_Task brief:_
Below this line is the material. Write out only its lines from the one containing "yellow line: (721, 965)" through the one containing "gray circle: (41, 312)", both kept, exactly.

_Task material:_

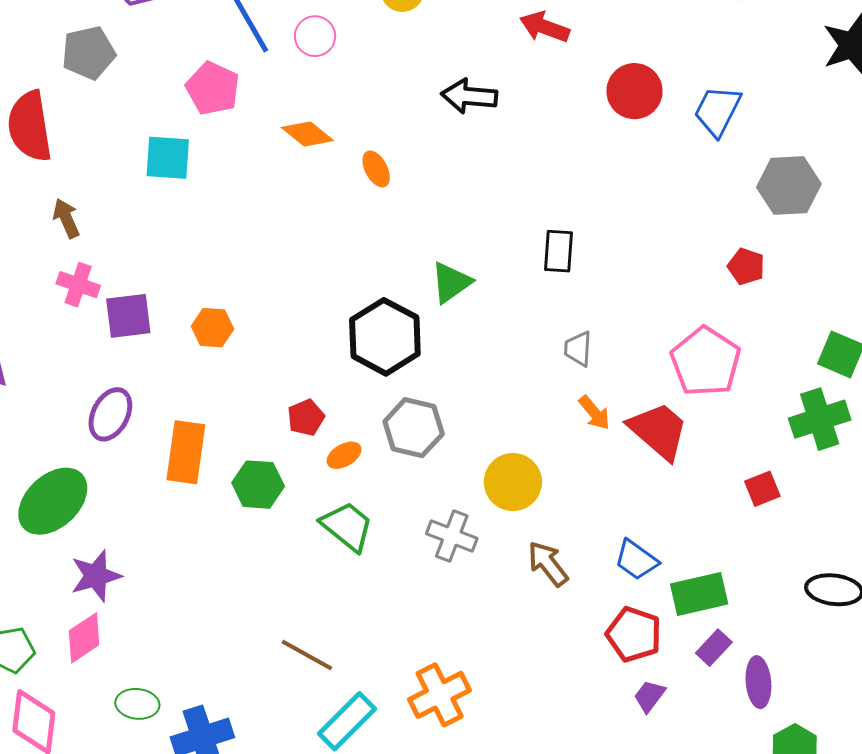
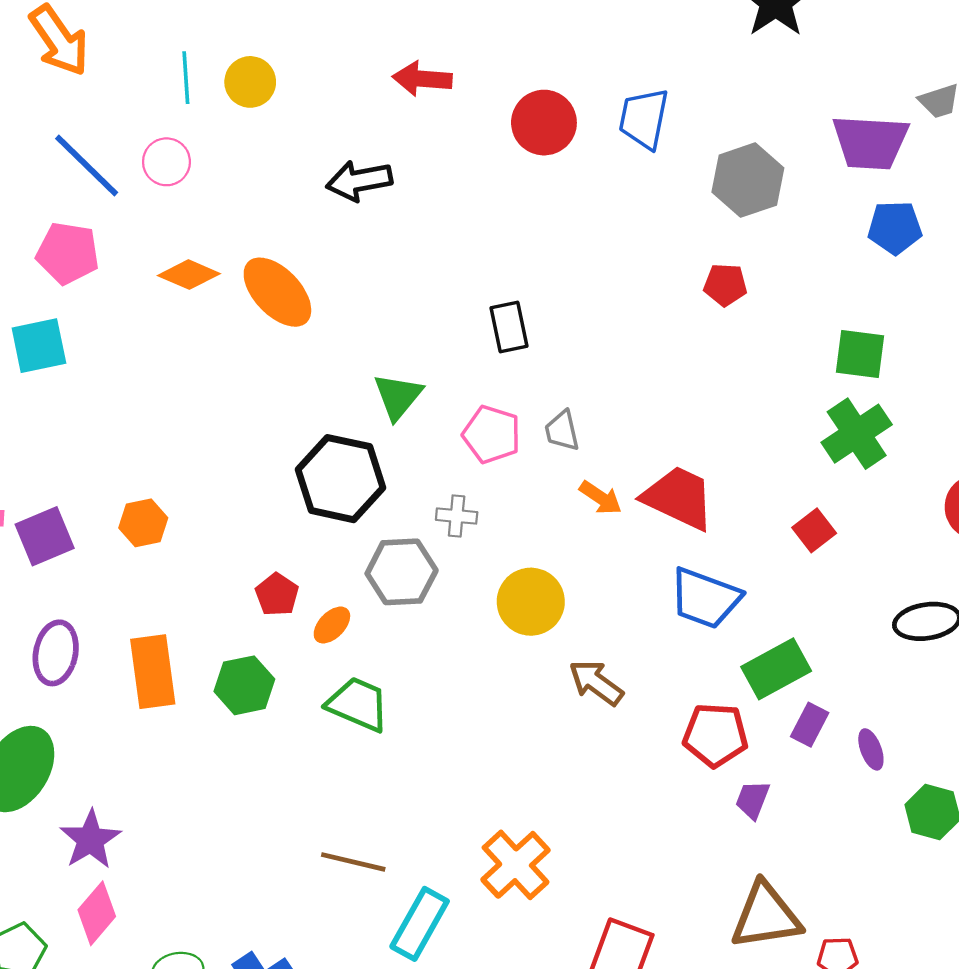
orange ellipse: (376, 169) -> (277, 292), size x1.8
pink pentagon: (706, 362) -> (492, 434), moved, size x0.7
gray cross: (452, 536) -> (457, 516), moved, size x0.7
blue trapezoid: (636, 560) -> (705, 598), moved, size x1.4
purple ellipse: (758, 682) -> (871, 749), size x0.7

--

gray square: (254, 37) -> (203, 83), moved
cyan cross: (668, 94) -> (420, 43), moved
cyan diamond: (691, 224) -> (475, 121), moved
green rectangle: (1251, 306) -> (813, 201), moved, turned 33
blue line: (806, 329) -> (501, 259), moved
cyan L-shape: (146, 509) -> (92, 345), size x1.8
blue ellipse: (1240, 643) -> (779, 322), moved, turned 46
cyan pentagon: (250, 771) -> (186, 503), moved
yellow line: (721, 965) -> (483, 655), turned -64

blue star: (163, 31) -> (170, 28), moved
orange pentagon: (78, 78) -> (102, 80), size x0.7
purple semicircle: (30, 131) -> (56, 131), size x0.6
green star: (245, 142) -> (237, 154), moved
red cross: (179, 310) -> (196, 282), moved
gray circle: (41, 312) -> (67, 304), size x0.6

---

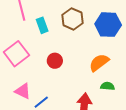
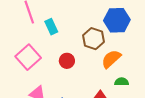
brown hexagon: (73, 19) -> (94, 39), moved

_Answer to the problem:_
yellow line: (721, 965) -> (483, 655), turned -64

blue star: (163, 31) -> (170, 28), moved
orange pentagon: (78, 78) -> (102, 80), size x0.7
purple semicircle: (30, 131) -> (56, 131), size x0.6
green star: (245, 142) -> (237, 154), moved
red cross: (179, 310) -> (196, 282), moved
gray circle: (41, 312) -> (67, 304), size x0.6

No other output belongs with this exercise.